--- START ---

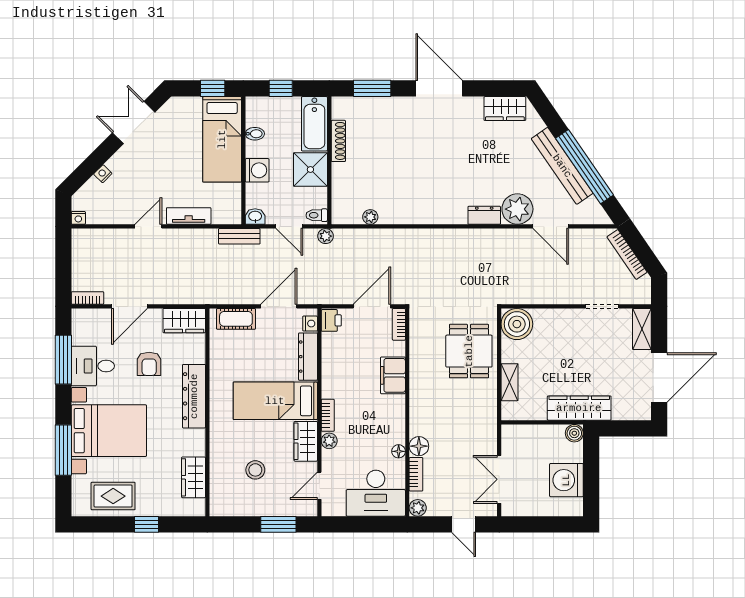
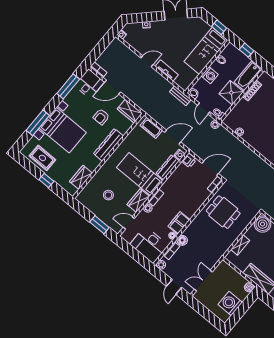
dining table: (469, 351) -> (223, 212), moved, turned 90
desk: (93, 366) -> (89, 84), moved, turned 90
filing cabinet: (393, 375) -> (179, 223), moved

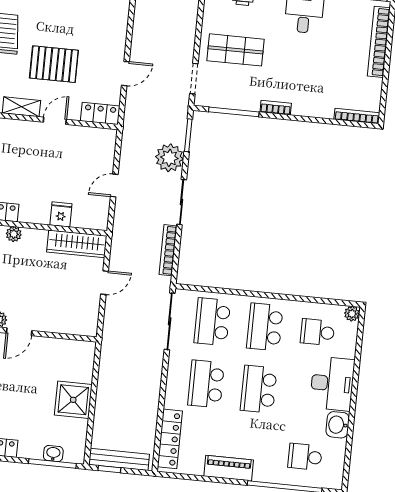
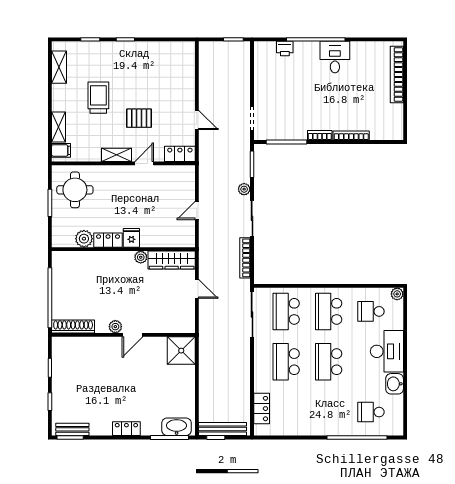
shop shelf: (236, 50) -> (283, 92), removed
pallet: (54, 64) -> (139, 118), width x0.67, depth x0.71
door: (125, 74) -> (197, 120), hinge flipped
bookcase: (357, 116) -> (351, 135), moved
plant: (169, 158) -> (244, 189), width x0.53, depth x0.53
fridge: (61, 214) -> (131, 238), moved
plant: (14, 234) -> (141, 257), moved
door: (105, 283) -> (197, 289), hinge flipped
shower: (73, 400) -> (181, 351), moved
locker: (170, 439) -> (262, 409), width x0.66
washbasin: (53, 454) -> (177, 427), width x1.91, depth x1.45
piano: (229, 468) -> (311, 427), removed

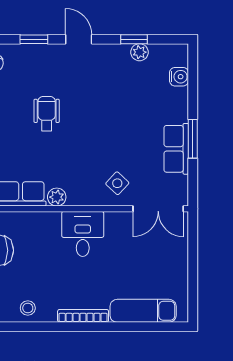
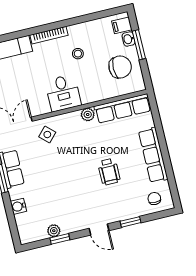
water cooler: (179, 77) -> (18, 206), moved
stool: (28, 308) -> (78, 54), moved

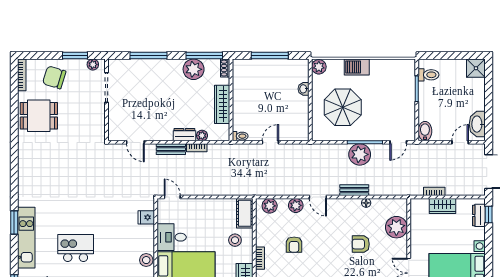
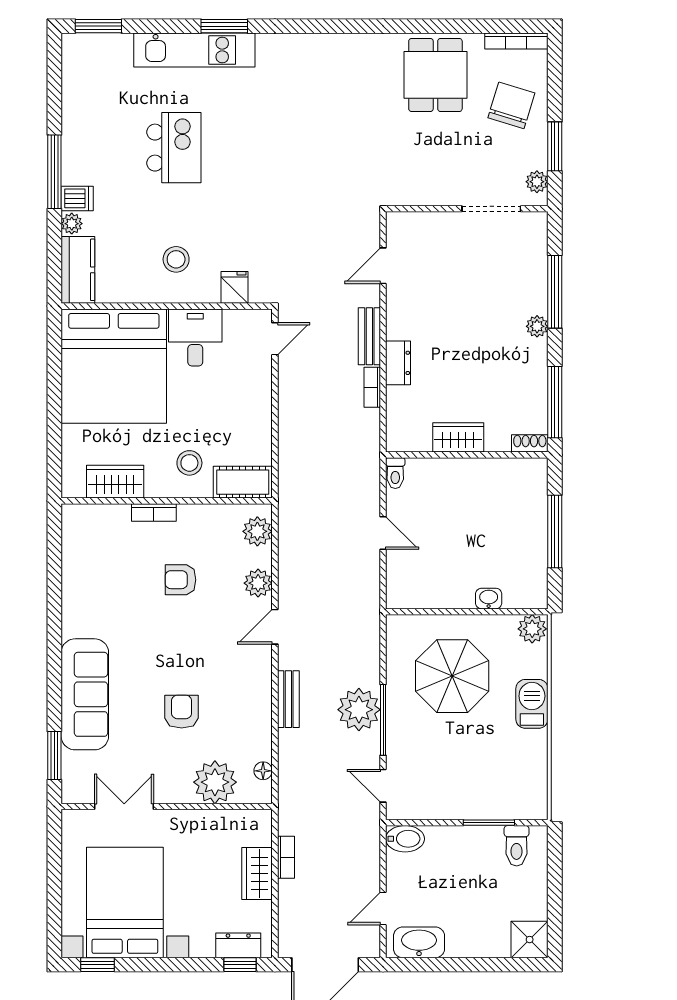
plant: (194, 69) -> (537, 326), moved, width x0.53, depth x0.53
wardrobe: (222, 104) -> (458, 437), width x0.67
plant: (202, 136) -> (396, 398), removed
door: (460, 142) -> (383, 908), swing flipped
floor lamp: (366, 203) -> (263, 771), moved
stool: (146, 260) -> (176, 259), moved

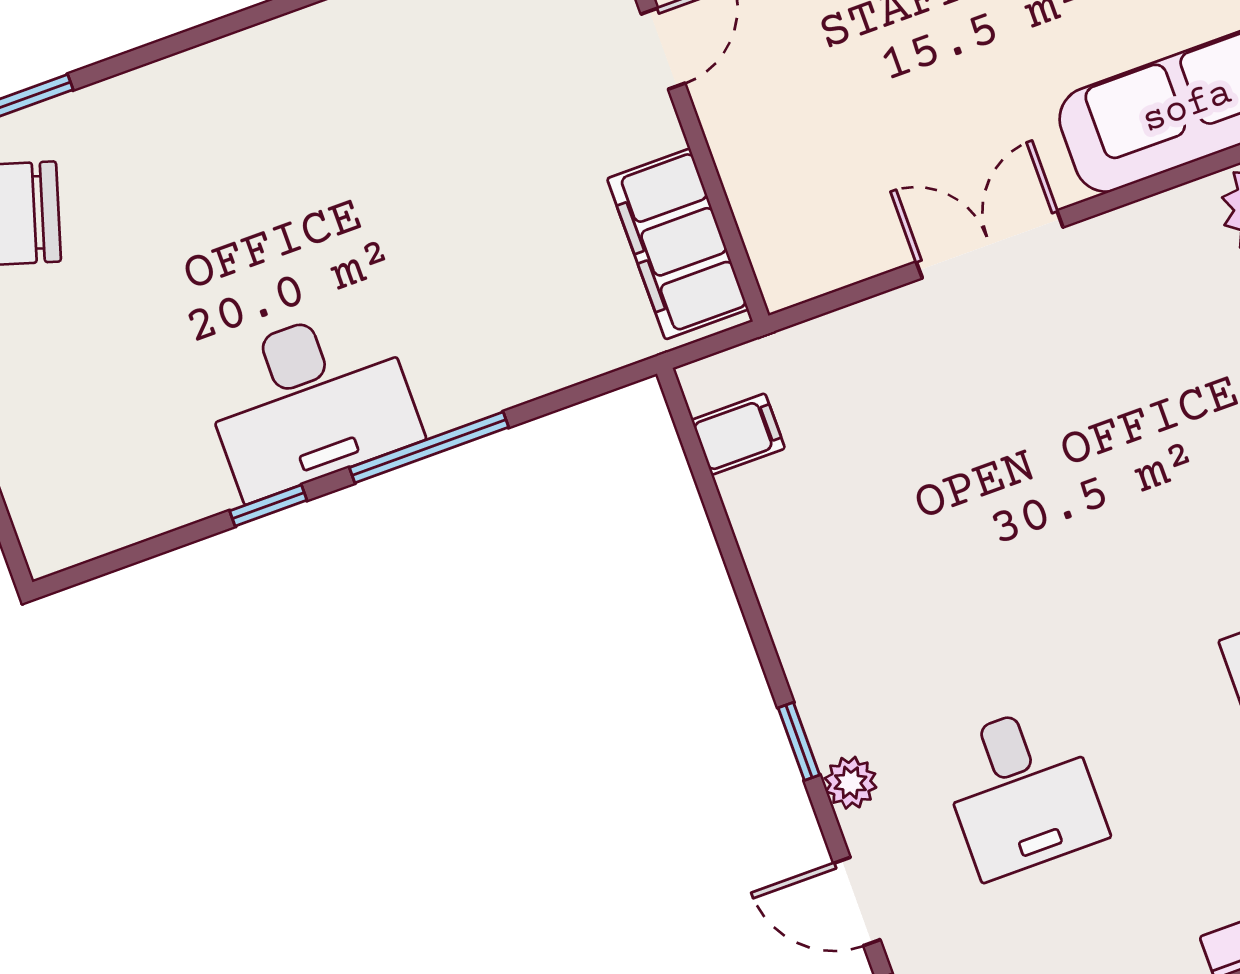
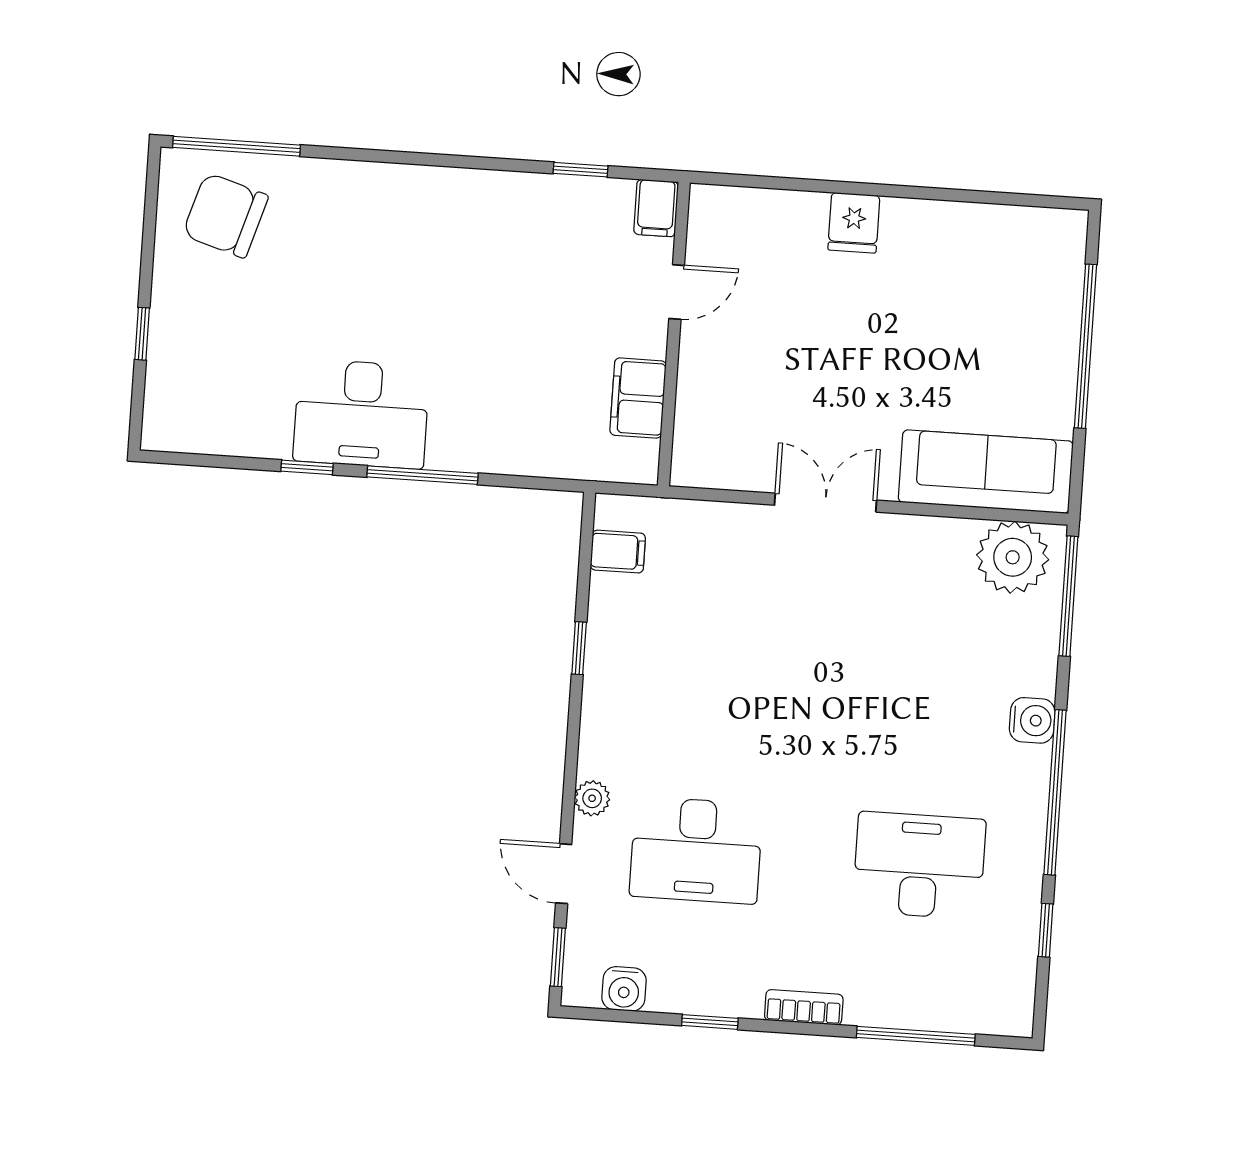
filing cabinet: (678, 244) -> (638, 398), width x0.67, depth x0.86
window: (799, 741) -> (579, 648), moved
desk: (1022, 791) -> (696, 850), width x1.37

--- END ---

What is being asked: Scan the material above for the string "flipped", returning each line that contains it.

Response area:
door: (125, 74) -> (197, 120), hinge flipped
door: (105, 283) -> (197, 289), hinge flipped
door: (460, 142) -> (383, 908), swing flipped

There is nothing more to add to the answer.